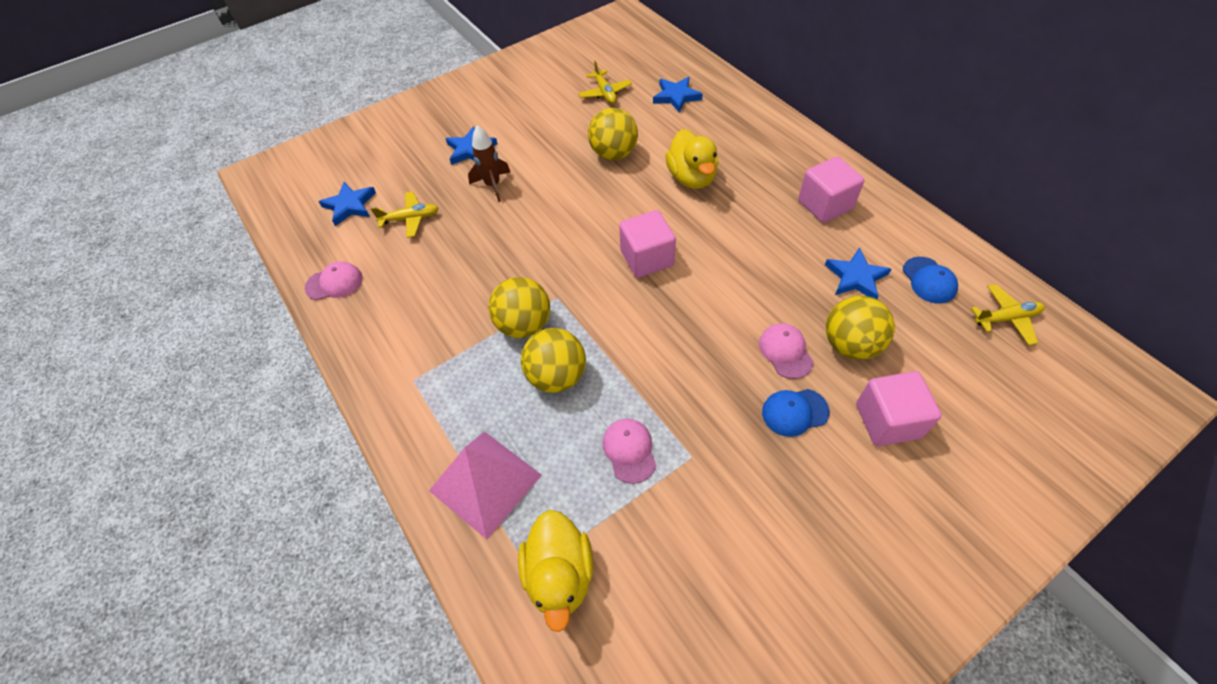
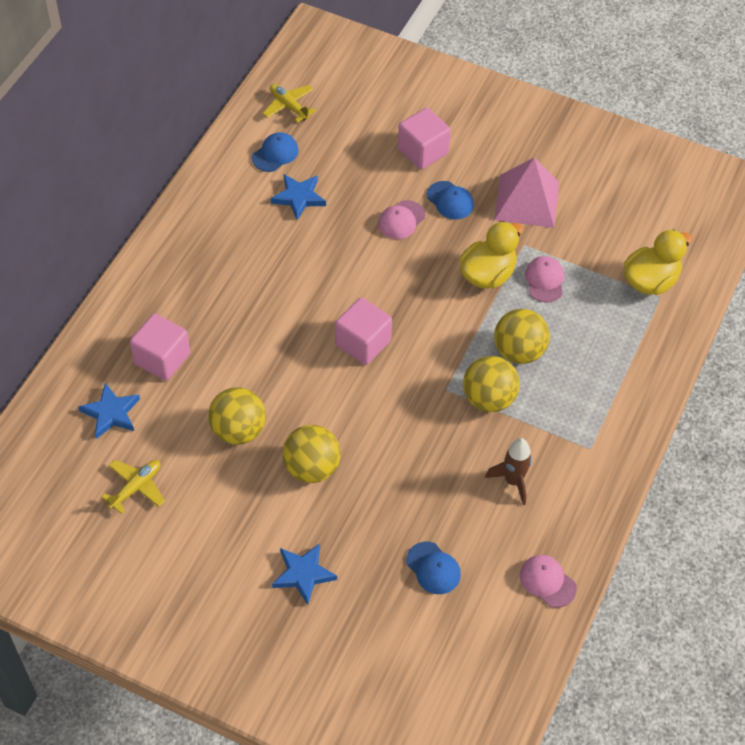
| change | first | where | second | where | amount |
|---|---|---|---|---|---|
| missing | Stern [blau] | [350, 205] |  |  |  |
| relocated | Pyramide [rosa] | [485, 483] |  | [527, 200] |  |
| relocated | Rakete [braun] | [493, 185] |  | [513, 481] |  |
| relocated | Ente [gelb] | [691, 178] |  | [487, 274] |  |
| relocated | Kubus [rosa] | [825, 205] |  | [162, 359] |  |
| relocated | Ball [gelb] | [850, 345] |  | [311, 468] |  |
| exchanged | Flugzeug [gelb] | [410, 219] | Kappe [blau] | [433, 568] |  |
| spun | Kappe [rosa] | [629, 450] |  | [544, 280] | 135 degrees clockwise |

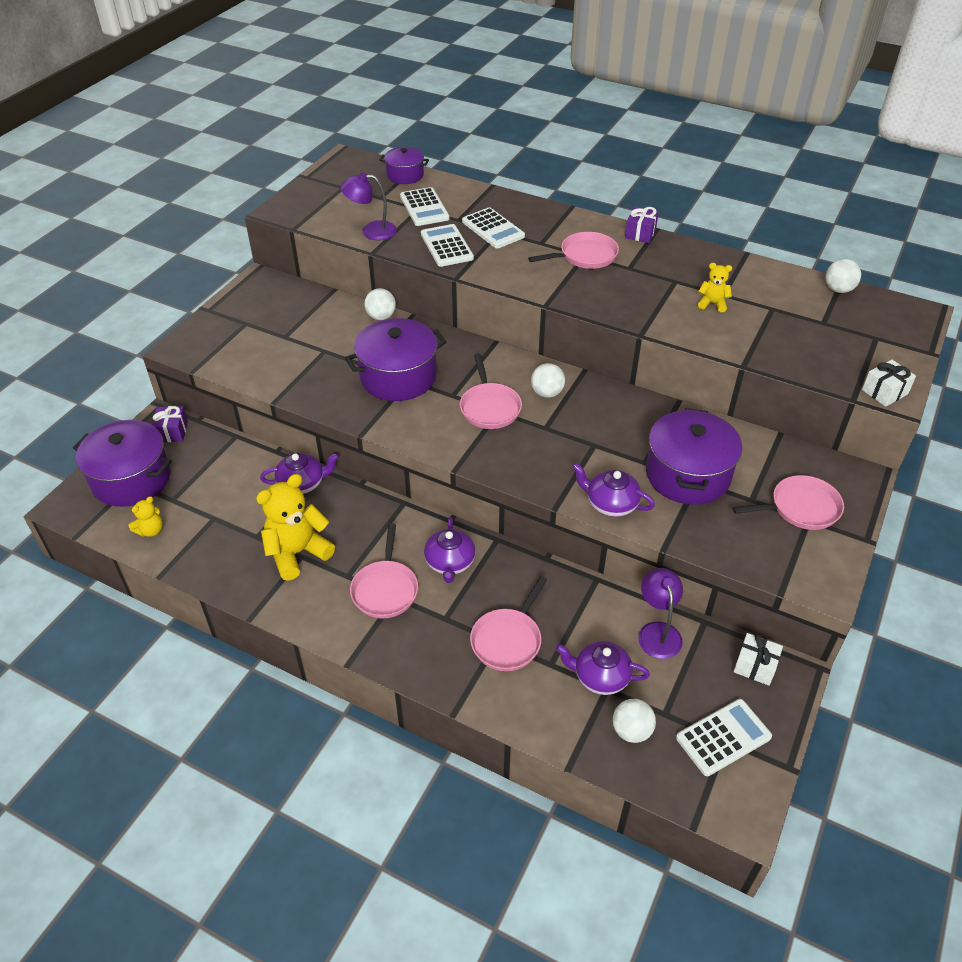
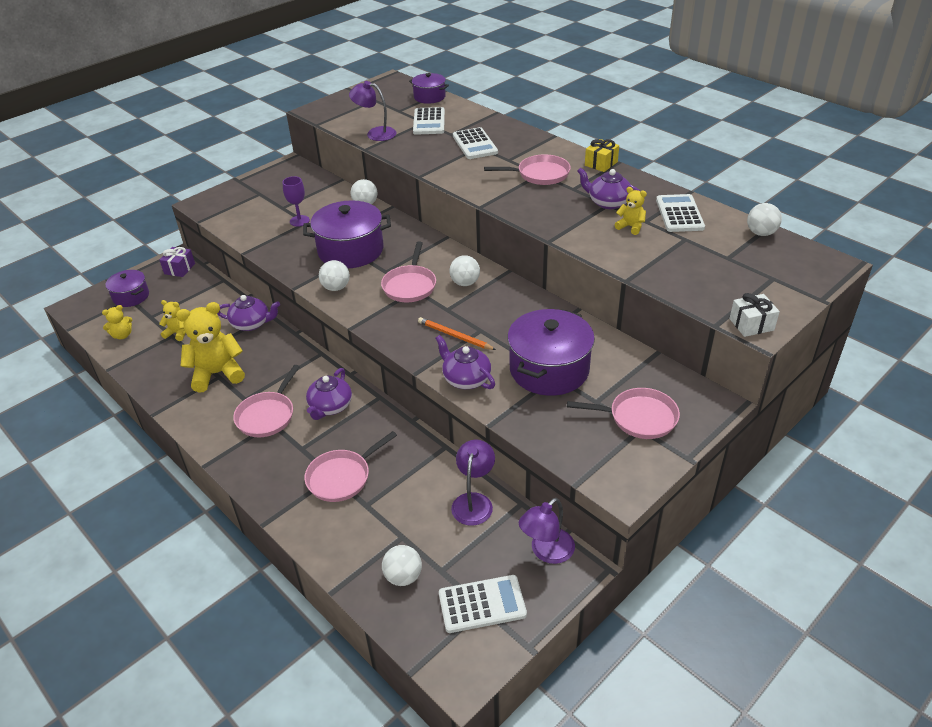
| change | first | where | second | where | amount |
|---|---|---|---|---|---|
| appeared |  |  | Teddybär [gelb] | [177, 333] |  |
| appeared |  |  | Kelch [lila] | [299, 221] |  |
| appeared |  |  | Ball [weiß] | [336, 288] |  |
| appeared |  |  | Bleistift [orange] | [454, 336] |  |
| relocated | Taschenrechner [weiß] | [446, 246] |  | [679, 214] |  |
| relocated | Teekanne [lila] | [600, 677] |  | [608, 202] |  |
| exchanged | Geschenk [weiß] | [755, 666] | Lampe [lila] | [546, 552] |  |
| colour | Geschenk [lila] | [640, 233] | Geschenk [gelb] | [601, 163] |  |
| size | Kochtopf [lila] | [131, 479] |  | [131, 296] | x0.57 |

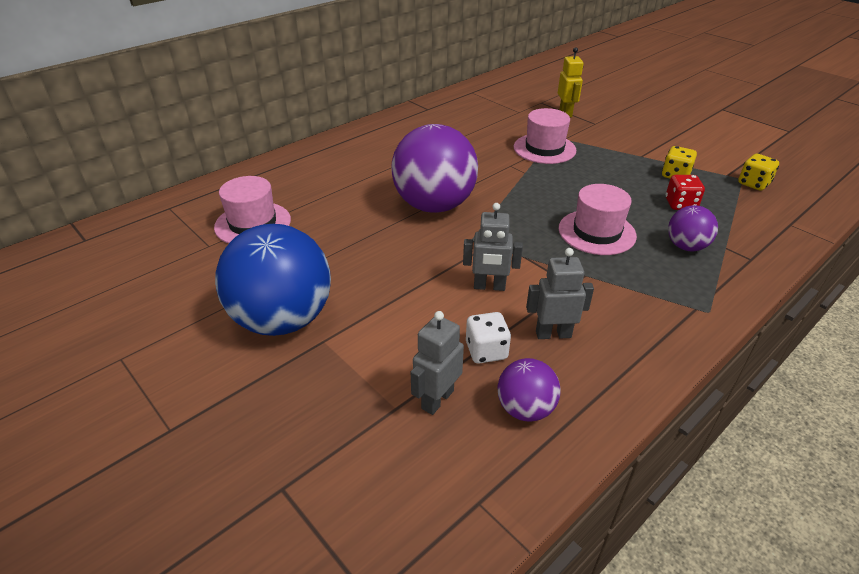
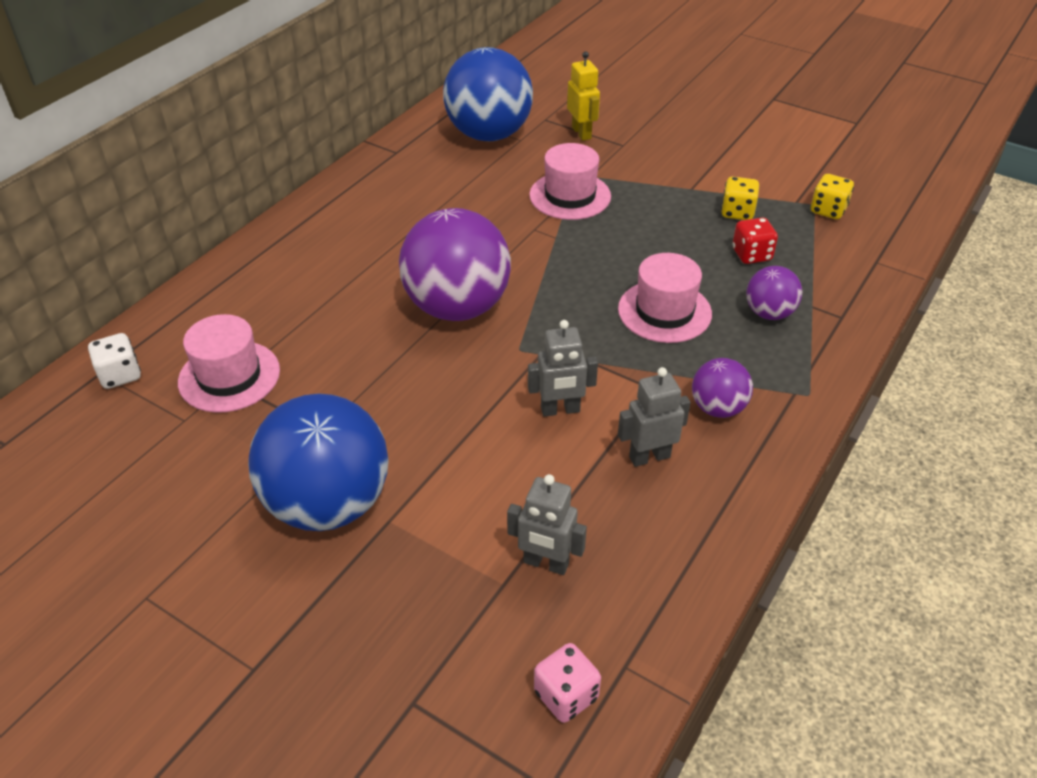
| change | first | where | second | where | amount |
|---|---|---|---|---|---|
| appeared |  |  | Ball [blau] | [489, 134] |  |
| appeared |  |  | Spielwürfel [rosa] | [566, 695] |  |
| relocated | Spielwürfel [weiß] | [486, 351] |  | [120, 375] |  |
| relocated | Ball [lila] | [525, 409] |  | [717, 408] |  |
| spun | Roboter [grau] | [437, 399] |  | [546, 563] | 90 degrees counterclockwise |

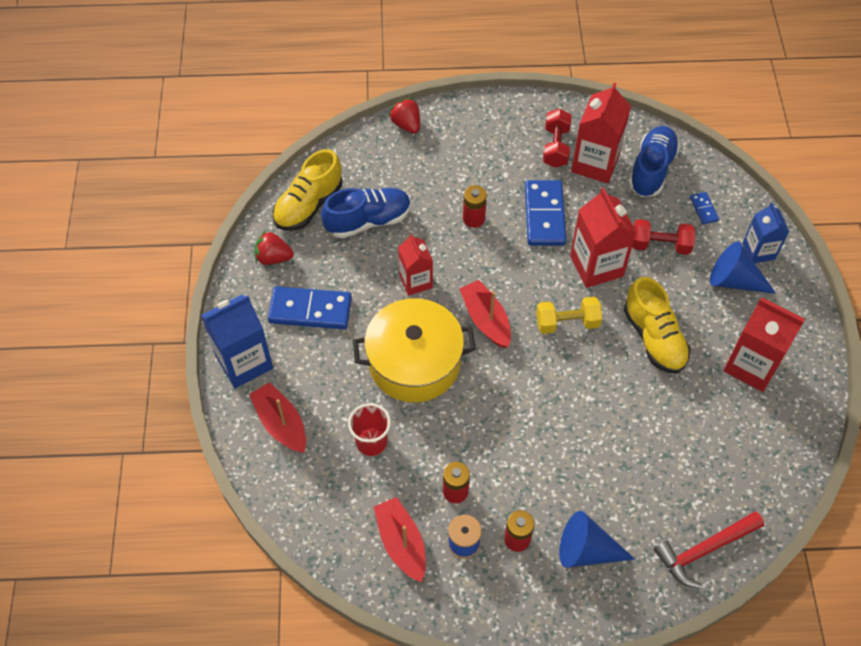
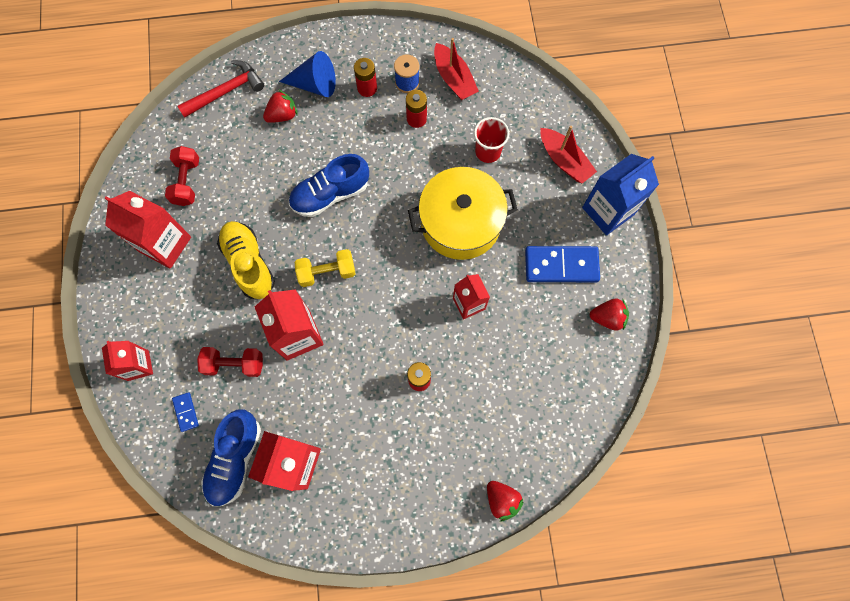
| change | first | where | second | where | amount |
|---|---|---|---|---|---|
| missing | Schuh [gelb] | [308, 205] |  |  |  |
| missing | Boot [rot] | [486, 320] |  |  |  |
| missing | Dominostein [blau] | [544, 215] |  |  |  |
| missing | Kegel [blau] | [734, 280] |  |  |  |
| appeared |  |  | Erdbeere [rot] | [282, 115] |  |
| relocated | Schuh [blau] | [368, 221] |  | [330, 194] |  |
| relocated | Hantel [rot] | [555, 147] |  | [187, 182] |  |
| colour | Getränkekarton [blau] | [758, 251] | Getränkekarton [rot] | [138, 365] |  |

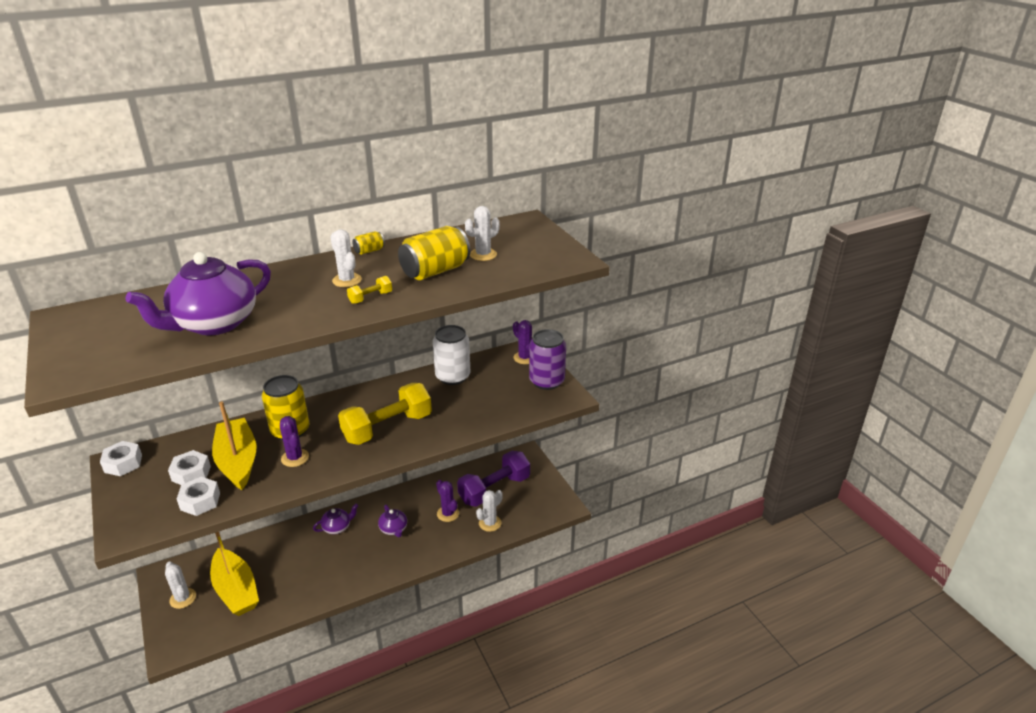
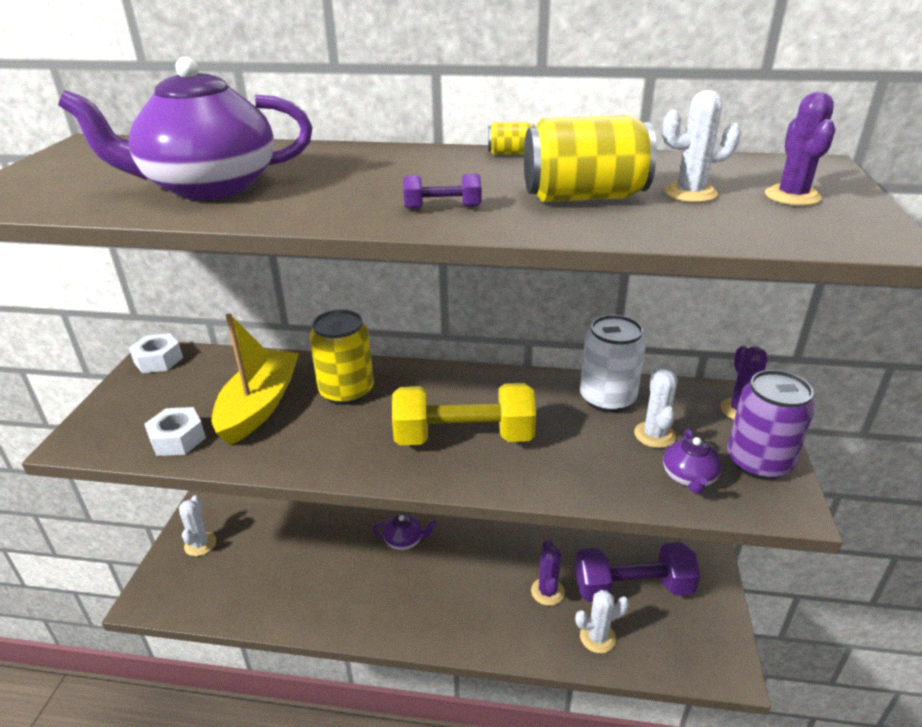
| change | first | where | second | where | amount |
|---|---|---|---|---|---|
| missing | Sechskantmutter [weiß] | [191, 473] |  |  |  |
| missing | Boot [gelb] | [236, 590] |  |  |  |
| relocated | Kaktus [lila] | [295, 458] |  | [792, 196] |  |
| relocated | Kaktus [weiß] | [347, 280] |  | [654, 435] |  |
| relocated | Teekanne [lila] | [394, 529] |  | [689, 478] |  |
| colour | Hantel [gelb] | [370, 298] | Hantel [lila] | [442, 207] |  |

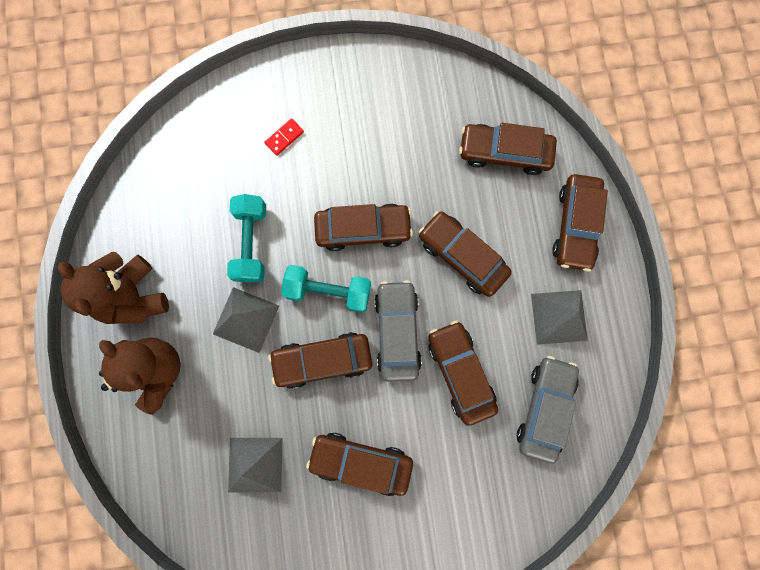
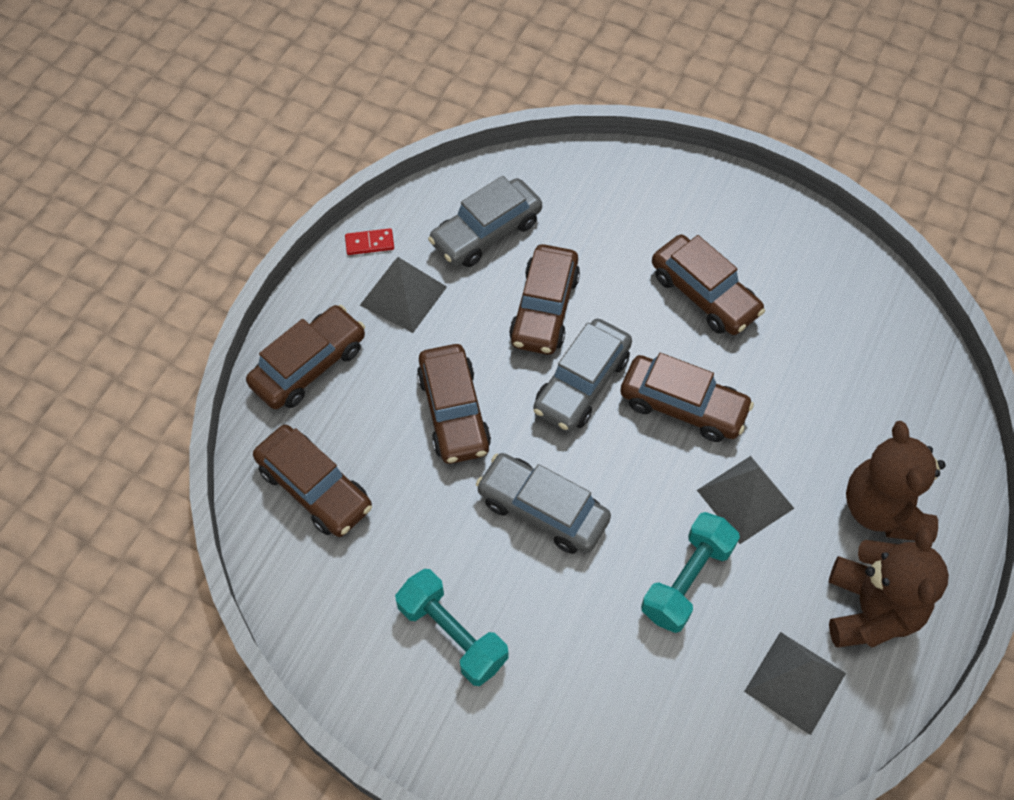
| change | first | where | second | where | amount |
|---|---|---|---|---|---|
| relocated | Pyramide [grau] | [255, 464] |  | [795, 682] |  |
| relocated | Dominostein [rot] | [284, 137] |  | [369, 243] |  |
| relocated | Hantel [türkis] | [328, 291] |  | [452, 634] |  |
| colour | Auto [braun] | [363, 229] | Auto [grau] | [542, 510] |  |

Exercise description:
With the line holding "Pyramide [rosa] |" as the first and the line holding "exchanged | Flugzeug" as the last, set down that range of the entries above exactly, and nothing else.

Finished task:
| relocated | Pyramide [rosa] | [485, 483] |  | [527, 200] |  |
| relocated | Rakete [braun] | [493, 185] |  | [513, 481] |  |
| relocated | Ente [gelb] | [691, 178] |  | [487, 274] |  |
| relocated | Kubus [rosa] | [825, 205] |  | [162, 359] |  |
| relocated | Ball [gelb] | [850, 345] |  | [311, 468] |  |
| exchanged | Flugzeug [gelb] | [410, 219] | Kappe [blau] | [433, 568] |  |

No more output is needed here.